## Try it
The result should be an exact copy of only the lines from the one with "V1: 12V (plus" through the last line of the data below, with pictures omitted.

(Modification records)
# # # # # # #

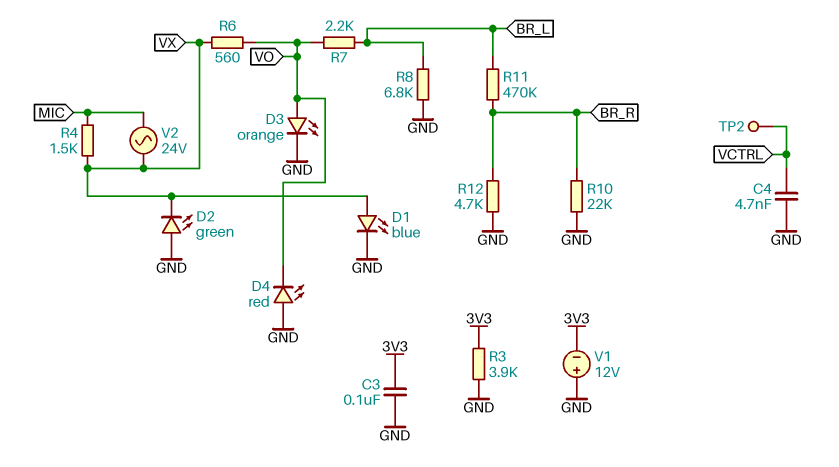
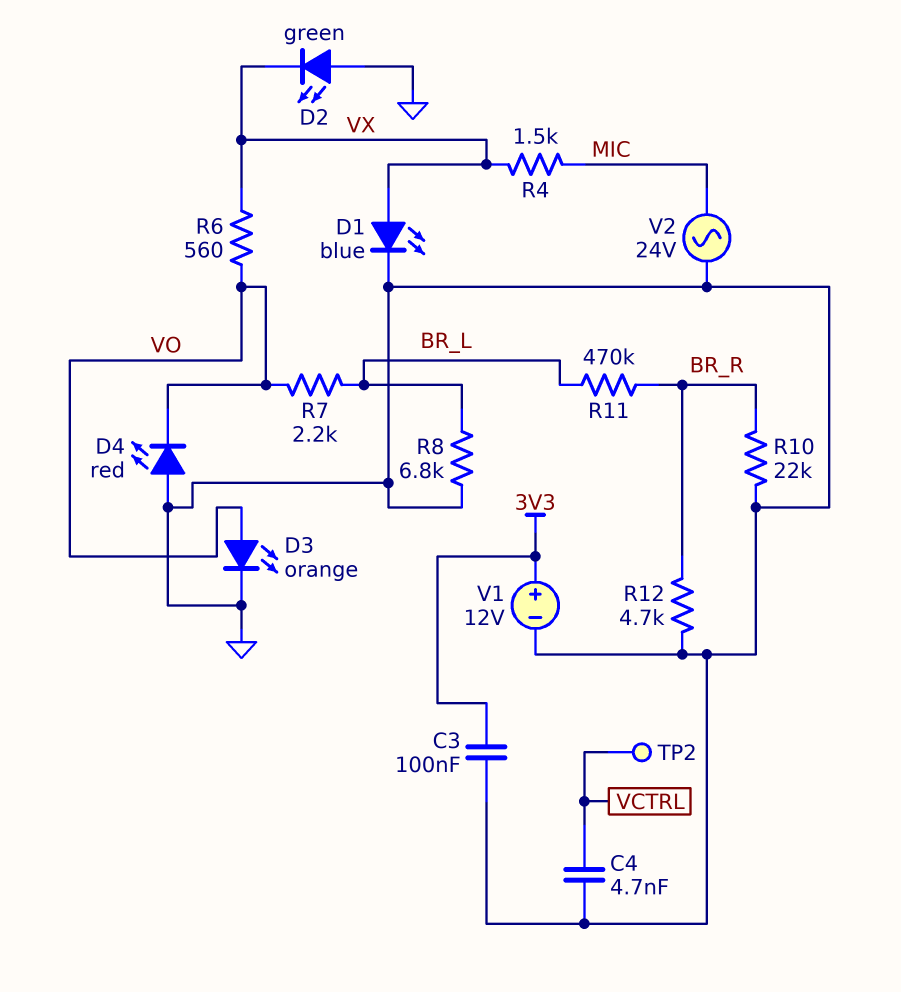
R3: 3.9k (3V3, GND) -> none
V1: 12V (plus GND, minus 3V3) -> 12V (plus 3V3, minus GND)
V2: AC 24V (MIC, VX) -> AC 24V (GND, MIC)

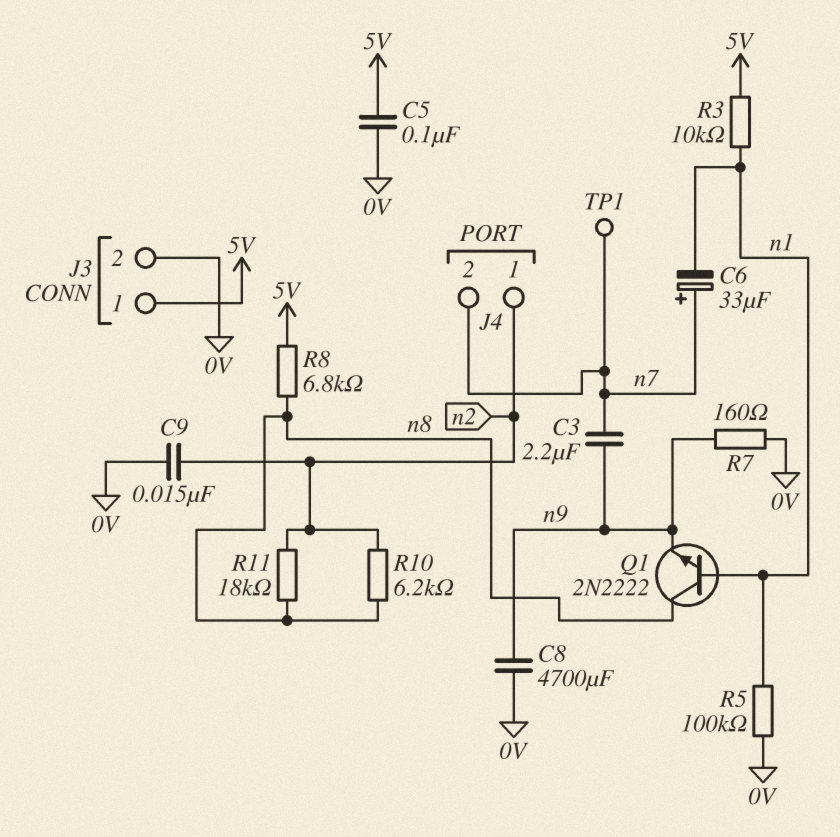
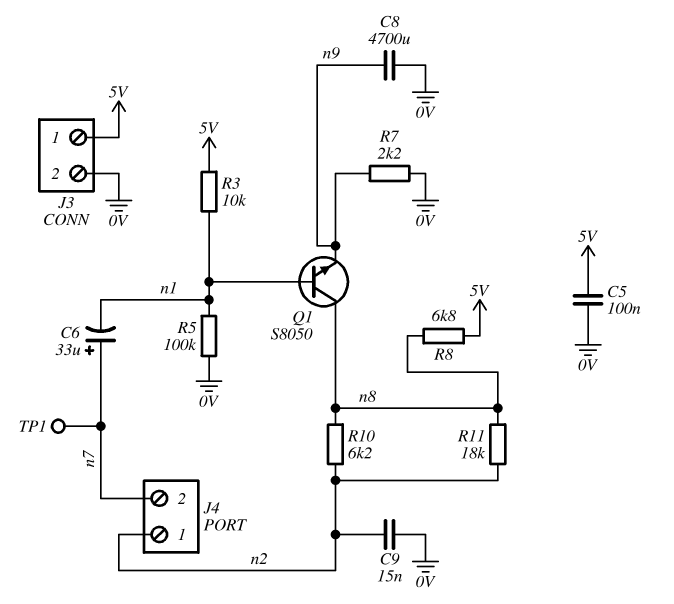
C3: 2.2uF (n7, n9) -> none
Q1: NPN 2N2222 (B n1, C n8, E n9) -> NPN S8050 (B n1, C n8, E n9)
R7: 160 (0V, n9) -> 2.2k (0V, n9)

# # # # # # #

## Result of the exercise
V1: 12V (plus GND, minus 3V3) -> 12V (plus 3V3, minus GND)
V2: AC 24V (MIC, VX) -> AC 24V (GND, MIC)

C3: 2.2uF (n7, n9) -> none
Q1: NPN 2N2222 (B n1, C n8, E n9) -> NPN S8050 (B n1, C n8, E n9)
R7: 160 (0V, n9) -> 2.2k (0V, n9)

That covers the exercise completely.